Your goal: This calls for a word-for-word copy of all the data, with each picture removed.

Data excerpt:
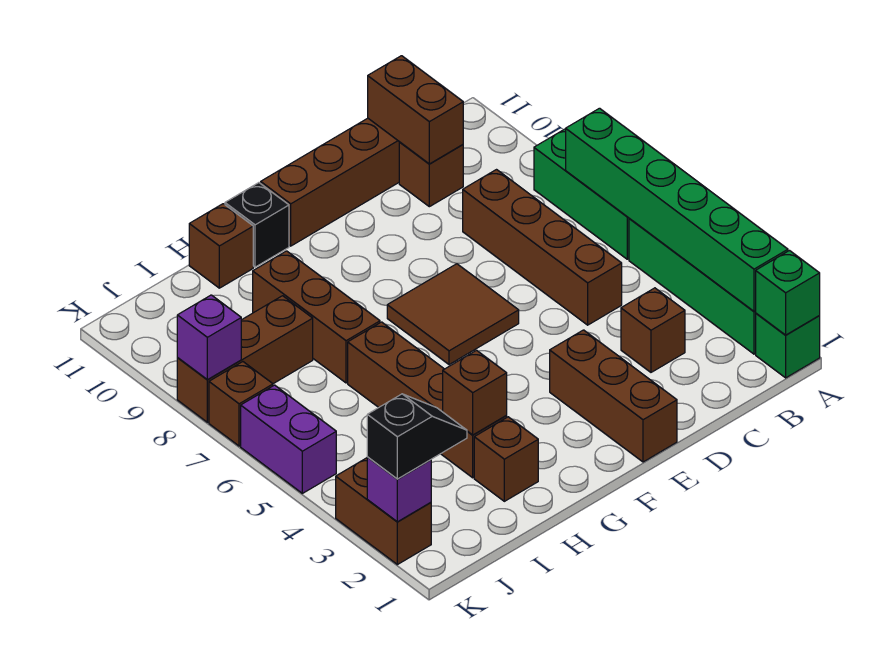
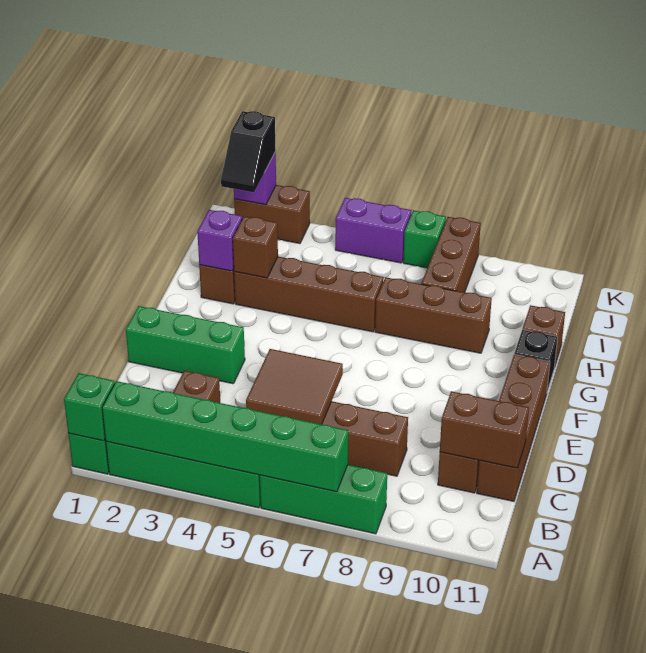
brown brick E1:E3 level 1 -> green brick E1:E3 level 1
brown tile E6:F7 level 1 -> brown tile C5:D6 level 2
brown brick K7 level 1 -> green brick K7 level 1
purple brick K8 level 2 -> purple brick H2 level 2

Result:
brown brick E1:E3 level 1 -> green brick E1:E3 level 1
brown tile E6:F7 level 1 -> brown tile C5:D6 level 2
brown brick K7 level 1 -> green brick K7 level 1
purple brick K8 level 2 -> purple brick H2 level 2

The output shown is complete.